In this exercise, reproduce all the entries that follow exactly.

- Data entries
※ ※ ※

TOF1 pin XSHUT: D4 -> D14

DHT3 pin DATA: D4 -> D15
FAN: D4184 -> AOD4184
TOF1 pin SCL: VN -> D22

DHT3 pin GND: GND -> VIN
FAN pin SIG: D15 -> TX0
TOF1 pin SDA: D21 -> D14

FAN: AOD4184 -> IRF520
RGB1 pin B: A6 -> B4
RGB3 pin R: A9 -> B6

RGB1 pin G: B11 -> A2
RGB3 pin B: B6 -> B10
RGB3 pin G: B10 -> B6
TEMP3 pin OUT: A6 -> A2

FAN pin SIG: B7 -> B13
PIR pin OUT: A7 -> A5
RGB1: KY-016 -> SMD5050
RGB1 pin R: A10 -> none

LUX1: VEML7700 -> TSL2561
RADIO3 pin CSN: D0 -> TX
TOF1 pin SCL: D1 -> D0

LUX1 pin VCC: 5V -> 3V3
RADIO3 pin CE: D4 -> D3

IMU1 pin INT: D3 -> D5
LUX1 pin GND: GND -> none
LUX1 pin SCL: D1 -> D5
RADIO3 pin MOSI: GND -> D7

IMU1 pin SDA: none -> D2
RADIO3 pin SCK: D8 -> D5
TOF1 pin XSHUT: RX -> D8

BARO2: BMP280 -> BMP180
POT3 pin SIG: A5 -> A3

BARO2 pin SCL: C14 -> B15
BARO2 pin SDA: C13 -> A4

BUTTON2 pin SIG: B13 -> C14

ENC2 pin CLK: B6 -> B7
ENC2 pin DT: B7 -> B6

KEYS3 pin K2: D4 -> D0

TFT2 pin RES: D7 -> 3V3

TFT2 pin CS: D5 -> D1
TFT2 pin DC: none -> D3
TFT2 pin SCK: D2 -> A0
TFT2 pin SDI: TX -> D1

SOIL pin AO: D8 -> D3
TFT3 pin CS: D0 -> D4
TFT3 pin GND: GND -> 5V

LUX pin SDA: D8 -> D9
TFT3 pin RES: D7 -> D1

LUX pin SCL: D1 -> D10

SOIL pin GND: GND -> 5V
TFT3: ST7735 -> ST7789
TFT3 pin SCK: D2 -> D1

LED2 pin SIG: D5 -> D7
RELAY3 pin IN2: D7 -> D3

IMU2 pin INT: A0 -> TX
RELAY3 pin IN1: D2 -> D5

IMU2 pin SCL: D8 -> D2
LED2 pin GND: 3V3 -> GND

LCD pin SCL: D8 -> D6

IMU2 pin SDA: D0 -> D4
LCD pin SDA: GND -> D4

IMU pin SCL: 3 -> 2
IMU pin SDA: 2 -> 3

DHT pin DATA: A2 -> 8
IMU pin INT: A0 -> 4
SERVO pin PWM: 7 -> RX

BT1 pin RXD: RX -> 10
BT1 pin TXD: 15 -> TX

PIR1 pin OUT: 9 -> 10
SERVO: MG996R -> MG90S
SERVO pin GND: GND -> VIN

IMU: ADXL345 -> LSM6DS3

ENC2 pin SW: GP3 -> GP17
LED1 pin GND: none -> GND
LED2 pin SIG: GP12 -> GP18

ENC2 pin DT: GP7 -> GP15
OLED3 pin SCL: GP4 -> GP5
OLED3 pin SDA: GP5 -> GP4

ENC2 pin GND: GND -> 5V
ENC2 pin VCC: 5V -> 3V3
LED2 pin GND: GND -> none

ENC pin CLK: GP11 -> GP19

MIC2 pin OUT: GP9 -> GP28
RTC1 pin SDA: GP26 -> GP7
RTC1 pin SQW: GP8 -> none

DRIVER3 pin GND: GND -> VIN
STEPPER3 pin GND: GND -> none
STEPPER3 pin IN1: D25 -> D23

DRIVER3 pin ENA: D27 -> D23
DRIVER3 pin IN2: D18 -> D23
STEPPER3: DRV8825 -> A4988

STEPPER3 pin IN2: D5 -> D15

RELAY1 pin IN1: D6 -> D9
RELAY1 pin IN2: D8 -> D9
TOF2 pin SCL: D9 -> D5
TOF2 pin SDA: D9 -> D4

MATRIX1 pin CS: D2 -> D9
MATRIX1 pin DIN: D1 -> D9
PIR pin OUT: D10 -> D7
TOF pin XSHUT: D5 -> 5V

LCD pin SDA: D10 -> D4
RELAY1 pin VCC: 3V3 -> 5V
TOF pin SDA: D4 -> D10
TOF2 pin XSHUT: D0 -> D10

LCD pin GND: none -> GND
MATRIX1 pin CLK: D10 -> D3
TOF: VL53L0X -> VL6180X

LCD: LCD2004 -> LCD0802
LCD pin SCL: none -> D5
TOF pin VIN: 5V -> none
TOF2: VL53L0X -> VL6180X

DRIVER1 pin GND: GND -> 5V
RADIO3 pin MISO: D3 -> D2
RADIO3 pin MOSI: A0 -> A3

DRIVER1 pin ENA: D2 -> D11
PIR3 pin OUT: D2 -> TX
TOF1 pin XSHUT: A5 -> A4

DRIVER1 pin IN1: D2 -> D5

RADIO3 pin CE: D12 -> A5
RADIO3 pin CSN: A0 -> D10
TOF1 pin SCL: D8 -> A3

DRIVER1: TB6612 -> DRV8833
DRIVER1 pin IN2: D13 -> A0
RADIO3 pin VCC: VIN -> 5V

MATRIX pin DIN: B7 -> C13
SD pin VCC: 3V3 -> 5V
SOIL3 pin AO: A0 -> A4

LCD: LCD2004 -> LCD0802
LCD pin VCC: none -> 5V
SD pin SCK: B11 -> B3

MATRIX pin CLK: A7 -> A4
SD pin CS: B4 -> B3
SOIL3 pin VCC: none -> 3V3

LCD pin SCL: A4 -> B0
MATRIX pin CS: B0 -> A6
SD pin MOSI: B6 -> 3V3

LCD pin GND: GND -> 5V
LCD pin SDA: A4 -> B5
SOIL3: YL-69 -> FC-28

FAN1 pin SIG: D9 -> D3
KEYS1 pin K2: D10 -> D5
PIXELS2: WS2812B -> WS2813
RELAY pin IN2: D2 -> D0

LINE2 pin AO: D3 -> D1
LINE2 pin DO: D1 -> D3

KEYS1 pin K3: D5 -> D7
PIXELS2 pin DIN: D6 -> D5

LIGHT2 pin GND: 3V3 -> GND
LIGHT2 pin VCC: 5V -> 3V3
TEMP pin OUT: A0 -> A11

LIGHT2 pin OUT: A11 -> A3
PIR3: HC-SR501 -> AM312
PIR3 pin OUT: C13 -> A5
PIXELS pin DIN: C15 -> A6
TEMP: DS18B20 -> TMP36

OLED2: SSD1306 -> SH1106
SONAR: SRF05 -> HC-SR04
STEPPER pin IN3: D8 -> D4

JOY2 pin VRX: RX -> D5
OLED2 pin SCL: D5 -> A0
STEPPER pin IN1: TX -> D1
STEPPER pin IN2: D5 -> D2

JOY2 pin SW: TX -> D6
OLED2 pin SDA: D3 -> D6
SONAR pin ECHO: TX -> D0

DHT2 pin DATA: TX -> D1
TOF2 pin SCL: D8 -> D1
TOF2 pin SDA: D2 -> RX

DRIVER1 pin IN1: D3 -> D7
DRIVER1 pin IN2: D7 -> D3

※ ※ ※

- FINISHED EXERCISE
TOF1 pin XSHUT: D4 -> D14

DHT3 pin DATA: D4 -> D15
FAN: D4184 -> AOD4184
TOF1 pin SCL: VN -> D22

DHT3 pin GND: GND -> VIN
FAN pin SIG: D15 -> TX0
TOF1 pin SDA: D21 -> D14

FAN: AOD4184 -> IRF520
RGB1 pin B: A6 -> B4
RGB3 pin R: A9 -> B6

RGB1 pin G: B11 -> A2
RGB3 pin B: B6 -> B10
RGB3 pin G: B10 -> B6
TEMP3 pin OUT: A6 -> A2

FAN pin SIG: B7 -> B13
PIR pin OUT: A7 -> A5
RGB1: KY-016 -> SMD5050
RGB1 pin R: A10 -> none

LUX1: VEML7700 -> TSL2561
RADIO3 pin CSN: D0 -> TX
TOF1 pin SCL: D1 -> D0

LUX1 pin VCC: 5V -> 3V3
RADIO3 pin CE: D4 -> D3

IMU1 pin INT: D3 -> D5
LUX1 pin GND: GND -> none
LUX1 pin SCL: D1 -> D5
RADIO3 pin MOSI: GND -> D7

IMU1 pin SDA: none -> D2
RADIO3 pin SCK: D8 -> D5
TOF1 pin XSHUT: RX -> D8

BARO2: BMP280 -> BMP180
POT3 pin SIG: A5 -> A3

BARO2 pin SCL: C14 -> B15
BARO2 pin SDA: C13 -> A4

BUTTON2 pin SIG: B13 -> C14

ENC2 pin CLK: B6 -> B7
ENC2 pin DT: B7 -> B6

KEYS3 pin K2: D4 -> D0

TFT2 pin RES: D7 -> 3V3

TFT2 pin CS: D5 -> D1
TFT2 pin DC: none -> D3
TFT2 pin SCK: D2 -> A0
TFT2 pin SDI: TX -> D1

SOIL pin AO: D8 -> D3
TFT3 pin CS: D0 -> D4
TFT3 pin GND: GND -> 5V

LUX pin SDA: D8 -> D9
TFT3 pin RES: D7 -> D1

LUX pin SCL: D1 -> D10

SOIL pin GND: GND -> 5V
TFT3: ST7735 -> ST7789
TFT3 pin SCK: D2 -> D1

LED2 pin SIG: D5 -> D7
RELAY3 pin IN2: D7 -> D3

IMU2 pin INT: A0 -> TX
RELAY3 pin IN1: D2 -> D5

IMU2 pin SCL: D8 -> D2
LED2 pin GND: 3V3 -> GND

LCD pin SCL: D8 -> D6

IMU2 pin SDA: D0 -> D4
LCD pin SDA: GND -> D4

IMU pin SCL: 3 -> 2
IMU pin SDA: 2 -> 3

DHT pin DATA: A2 -> 8
IMU pin INT: A0 -> 4
SERVO pin PWM: 7 -> RX

BT1 pin RXD: RX -> 10
BT1 pin TXD: 15 -> TX

PIR1 pin OUT: 9 -> 10
SERVO: MG996R -> MG90S
SERVO pin GND: GND -> VIN

IMU: ADXL345 -> LSM6DS3

ENC2 pin SW: GP3 -> GP17
LED1 pin GND: none -> GND
LED2 pin SIG: GP12 -> GP18

ENC2 pin DT: GP7 -> GP15
OLED3 pin SCL: GP4 -> GP5
OLED3 pin SDA: GP5 -> GP4

ENC2 pin GND: GND -> 5V
ENC2 pin VCC: 5V -> 3V3
LED2 pin GND: GND -> none

ENC pin CLK: GP11 -> GP19

MIC2 pin OUT: GP9 -> GP28
RTC1 pin SDA: GP26 -> GP7
RTC1 pin SQW: GP8 -> none

DRIVER3 pin GND: GND -> VIN
STEPPER3 pin GND: GND -> none
STEPPER3 pin IN1: D25 -> D23

DRIVER3 pin ENA: D27 -> D23
DRIVER3 pin IN2: D18 -> D23
STEPPER3: DRV8825 -> A4988

STEPPER3 pin IN2: D5 -> D15

RELAY1 pin IN1: D6 -> D9
RELAY1 pin IN2: D8 -> D9
TOF2 pin SCL: D9 -> D5
TOF2 pin SDA: D9 -> D4

MATRIX1 pin CS: D2 -> D9
MATRIX1 pin DIN: D1 -> D9
PIR pin OUT: D10 -> D7
TOF pin XSHUT: D5 -> 5V

LCD pin SDA: D10 -> D4
RELAY1 pin VCC: 3V3 -> 5V
TOF pin SDA: D4 -> D10
TOF2 pin XSHUT: D0 -> D10

LCD pin GND: none -> GND
MATRIX1 pin CLK: D10 -> D3
TOF: VL53L0X -> VL6180X

LCD: LCD2004 -> LCD0802
LCD pin SCL: none -> D5
TOF pin VIN: 5V -> none
TOF2: VL53L0X -> VL6180X

DRIVER1 pin GND: GND -> 5V
RADIO3 pin MISO: D3 -> D2
RADIO3 pin MOSI: A0 -> A3

DRIVER1 pin ENA: D2 -> D11
PIR3 pin OUT: D2 -> TX
TOF1 pin XSHUT: A5 -> A4

DRIVER1 pin IN1: D2 -> D5

RADIO3 pin CE: D12 -> A5
RADIO3 pin CSN: A0 -> D10
TOF1 pin SCL: D8 -> A3

DRIVER1: TB6612 -> DRV8833
DRIVER1 pin IN2: D13 -> A0
RADIO3 pin VCC: VIN -> 5V

MATRIX pin DIN: B7 -> C13
SD pin VCC: 3V3 -> 5V
SOIL3 pin AO: A0 -> A4

LCD: LCD2004 -> LCD0802
LCD pin VCC: none -> 5V
SD pin SCK: B11 -> B3

MATRIX pin CLK: A7 -> A4
SD pin CS: B4 -> B3
SOIL3 pin VCC: none -> 3V3

LCD pin SCL: A4 -> B0
MATRIX pin CS: B0 -> A6
SD pin MOSI: B6 -> 3V3

LCD pin GND: GND -> 5V
LCD pin SDA: A4 -> B5
SOIL3: YL-69 -> FC-28

FAN1 pin SIG: D9 -> D3
KEYS1 pin K2: D10 -> D5
PIXELS2: WS2812B -> WS2813
RELAY pin IN2: D2 -> D0

LINE2 pin AO: D3 -> D1
LINE2 pin DO: D1 -> D3

KEYS1 pin K3: D5 -> D7
PIXELS2 pin DIN: D6 -> D5

LIGHT2 pin GND: 3V3 -> GND
LIGHT2 pin VCC: 5V -> 3V3
TEMP pin OUT: A0 -> A11

LIGHT2 pin OUT: A11 -> A3
PIR3: HC-SR501 -> AM312
PIR3 pin OUT: C13 -> A5
PIXELS pin DIN: C15 -> A6
TEMP: DS18B20 -> TMP36

OLED2: SSD1306 -> SH1106
SONAR: SRF05 -> HC-SR04
STEPPER pin IN3: D8 -> D4

JOY2 pin VRX: RX -> D5
OLED2 pin SCL: D5 -> A0
STEPPER pin IN1: TX -> D1
STEPPER pin IN2: D5 -> D2

JOY2 pin SW: TX -> D6
OLED2 pin SDA: D3 -> D6
SONAR pin ECHO: TX -> D0

DHT2 pin DATA: TX -> D1
TOF2 pin SCL: D8 -> D1
TOF2 pin SDA: D2 -> RX

DRIVER1 pin IN1: D3 -> D7
DRIVER1 pin IN2: D7 -> D3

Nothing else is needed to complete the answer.